Problem to work on – Please restate each entry word for word.

Task data –
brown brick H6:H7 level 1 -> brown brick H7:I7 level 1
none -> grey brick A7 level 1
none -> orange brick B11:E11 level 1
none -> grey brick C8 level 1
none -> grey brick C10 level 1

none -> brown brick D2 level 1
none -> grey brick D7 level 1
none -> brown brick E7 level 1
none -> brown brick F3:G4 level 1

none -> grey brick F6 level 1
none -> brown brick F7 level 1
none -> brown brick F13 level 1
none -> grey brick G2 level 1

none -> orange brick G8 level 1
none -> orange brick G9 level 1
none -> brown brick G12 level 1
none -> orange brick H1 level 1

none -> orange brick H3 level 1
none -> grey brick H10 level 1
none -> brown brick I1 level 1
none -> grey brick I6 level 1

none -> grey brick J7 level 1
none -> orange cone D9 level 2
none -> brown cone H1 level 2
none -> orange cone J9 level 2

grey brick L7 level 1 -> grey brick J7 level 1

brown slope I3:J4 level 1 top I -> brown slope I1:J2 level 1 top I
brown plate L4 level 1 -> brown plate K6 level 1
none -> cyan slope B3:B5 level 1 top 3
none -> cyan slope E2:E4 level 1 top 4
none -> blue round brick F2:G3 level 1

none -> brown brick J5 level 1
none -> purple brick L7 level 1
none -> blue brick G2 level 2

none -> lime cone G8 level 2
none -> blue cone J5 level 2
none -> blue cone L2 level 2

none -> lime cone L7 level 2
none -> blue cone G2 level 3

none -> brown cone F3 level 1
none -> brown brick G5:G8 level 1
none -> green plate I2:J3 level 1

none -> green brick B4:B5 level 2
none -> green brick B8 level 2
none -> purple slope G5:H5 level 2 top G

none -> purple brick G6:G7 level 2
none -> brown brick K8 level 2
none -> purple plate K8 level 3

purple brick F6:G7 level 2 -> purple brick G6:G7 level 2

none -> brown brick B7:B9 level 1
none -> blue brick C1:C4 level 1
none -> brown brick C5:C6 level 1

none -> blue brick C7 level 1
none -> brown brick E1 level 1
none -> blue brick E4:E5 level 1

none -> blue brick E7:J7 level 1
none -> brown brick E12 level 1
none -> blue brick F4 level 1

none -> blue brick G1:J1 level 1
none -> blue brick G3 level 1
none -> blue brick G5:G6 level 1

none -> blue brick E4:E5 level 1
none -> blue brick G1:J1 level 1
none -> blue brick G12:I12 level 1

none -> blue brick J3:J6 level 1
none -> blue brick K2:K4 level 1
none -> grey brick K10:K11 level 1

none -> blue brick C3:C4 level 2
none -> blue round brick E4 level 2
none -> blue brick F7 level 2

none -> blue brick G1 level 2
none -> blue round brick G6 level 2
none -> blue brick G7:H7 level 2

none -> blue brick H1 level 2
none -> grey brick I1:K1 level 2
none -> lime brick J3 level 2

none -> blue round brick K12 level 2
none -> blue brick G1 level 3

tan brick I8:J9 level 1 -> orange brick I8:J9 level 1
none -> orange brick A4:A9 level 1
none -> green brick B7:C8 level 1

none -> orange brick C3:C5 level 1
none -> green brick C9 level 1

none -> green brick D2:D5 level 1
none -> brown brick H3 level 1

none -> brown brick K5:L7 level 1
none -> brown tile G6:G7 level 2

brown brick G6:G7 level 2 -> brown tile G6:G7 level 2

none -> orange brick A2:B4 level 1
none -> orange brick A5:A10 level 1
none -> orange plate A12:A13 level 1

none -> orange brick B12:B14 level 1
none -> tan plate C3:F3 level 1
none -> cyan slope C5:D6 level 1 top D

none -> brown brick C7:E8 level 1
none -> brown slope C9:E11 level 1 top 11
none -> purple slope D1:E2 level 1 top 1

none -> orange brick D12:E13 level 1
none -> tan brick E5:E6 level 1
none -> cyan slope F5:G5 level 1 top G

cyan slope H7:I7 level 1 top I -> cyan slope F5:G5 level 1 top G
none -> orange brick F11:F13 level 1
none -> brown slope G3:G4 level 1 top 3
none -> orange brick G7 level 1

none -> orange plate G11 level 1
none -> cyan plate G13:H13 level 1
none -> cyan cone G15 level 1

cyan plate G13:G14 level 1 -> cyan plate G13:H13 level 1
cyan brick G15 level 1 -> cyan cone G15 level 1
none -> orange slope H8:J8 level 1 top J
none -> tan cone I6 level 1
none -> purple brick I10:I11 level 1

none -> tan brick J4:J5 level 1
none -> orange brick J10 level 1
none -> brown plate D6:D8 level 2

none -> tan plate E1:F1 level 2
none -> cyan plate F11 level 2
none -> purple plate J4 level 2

Solution to this problem –
brown brick H6:H7 level 1 -> brown brick H7:I7 level 1
none -> grey brick A7 level 1
none -> orange brick B11:E11 level 1
none -> grey brick C8 level 1
none -> grey brick C10 level 1

none -> brown brick D2 level 1
none -> grey brick D7 level 1
none -> brown brick E7 level 1
none -> brown brick F3:G4 level 1

none -> grey brick F6 level 1
none -> brown brick F7 level 1
none -> brown brick F13 level 1
none -> grey brick G2 level 1

none -> orange brick G8 level 1
none -> orange brick G9 level 1
none -> brown brick G12 level 1
none -> orange brick H1 level 1

none -> orange brick H3 level 1
none -> grey brick H10 level 1
none -> brown brick I1 level 1
none -> grey brick I6 level 1

none -> grey brick J7 level 1
none -> orange cone D9 level 2
none -> brown cone H1 level 2
none -> orange cone J9 level 2

grey brick L7 level 1 -> grey brick J7 level 1

brown slope I3:J4 level 1 top I -> brown slope I1:J2 level 1 top I
brown plate L4 level 1 -> brown plate K6 level 1
none -> cyan slope B3:B5 level 1 top 3
none -> cyan slope E2:E4 level 1 top 4
none -> blue round brick F2:G3 level 1

none -> brown brick J5 level 1
none -> purple brick L7 level 1
none -> blue brick G2 level 2

none -> lime cone G8 level 2
none -> blue cone J5 level 2
none -> blue cone L2 level 2

none -> lime cone L7 level 2
none -> blue cone G2 level 3

none -> brown cone F3 level 1
none -> brown brick G5:G8 level 1
none -> green plate I2:J3 level 1

none -> green brick B4:B5 level 2
none -> green brick B8 level 2
none -> purple slope G5:H5 level 2 top G

none -> purple brick G6:G7 level 2
none -> brown brick K8 level 2
none -> purple plate K8 level 3

purple brick F6:G7 level 2 -> purple brick G6:G7 level 2

none -> brown brick B7:B9 level 1
none -> blue brick C1:C4 level 1
none -> brown brick C5:C6 level 1

none -> blue brick C7 level 1
none -> brown brick E1 level 1
none -> blue brick E4:E5 level 1

none -> blue brick E7:J7 level 1
none -> brown brick E12 level 1
none -> blue brick F4 level 1

none -> blue brick G1:J1 level 1
none -> blue brick G3 level 1
none -> blue brick G5:G6 level 1

none -> blue brick E4:E5 level 1
none -> blue brick G1:J1 level 1
none -> blue brick G12:I12 level 1

none -> blue brick J3:J6 level 1
none -> blue brick K2:K4 level 1
none -> grey brick K10:K11 level 1

none -> blue brick C3:C4 level 2
none -> blue round brick E4 level 2
none -> blue brick F7 level 2

none -> blue brick G1 level 2
none -> blue round brick G6 level 2
none -> blue brick G7:H7 level 2

none -> blue brick H1 level 2
none -> grey brick I1:K1 level 2
none -> lime brick J3 level 2

none -> blue round brick K12 level 2
none -> blue brick G1 level 3

tan brick I8:J9 level 1 -> orange brick I8:J9 level 1
none -> orange brick A4:A9 level 1
none -> green brick B7:C8 level 1

none -> orange brick C3:C5 level 1
none -> green brick C9 level 1

none -> green brick D2:D5 level 1
none -> brown brick H3 level 1

none -> brown brick K5:L7 level 1
none -> brown tile G6:G7 level 2

brown brick G6:G7 level 2 -> brown tile G6:G7 level 2

none -> orange brick A2:B4 level 1
none -> orange brick A5:A10 level 1
none -> orange plate A12:A13 level 1

none -> orange brick B12:B14 level 1
none -> tan plate C3:F3 level 1
none -> cyan slope C5:D6 level 1 top D

none -> brown brick C7:E8 level 1
none -> brown slope C9:E11 level 1 top 11
none -> purple slope D1:E2 level 1 top 1

none -> orange brick D12:E13 level 1
none -> tan brick E5:E6 level 1
none -> cyan slope F5:G5 level 1 top G

cyan slope H7:I7 level 1 top I -> cyan slope F5:G5 level 1 top G
none -> orange brick F11:F13 level 1
none -> brown slope G3:G4 level 1 top 3
none -> orange brick G7 level 1

none -> orange plate G11 level 1
none -> cyan plate G13:H13 level 1
none -> cyan cone G15 level 1

cyan plate G13:G14 level 1 -> cyan plate G13:H13 level 1
cyan brick G15 level 1 -> cyan cone G15 level 1
none -> orange slope H8:J8 level 1 top J
none -> tan cone I6 level 1
none -> purple brick I10:I11 level 1

none -> tan brick J4:J5 level 1
none -> orange brick J10 level 1
none -> brown plate D6:D8 level 2

none -> tan plate E1:F1 level 2
none -> cyan plate F11 level 2
none -> purple plate J4 level 2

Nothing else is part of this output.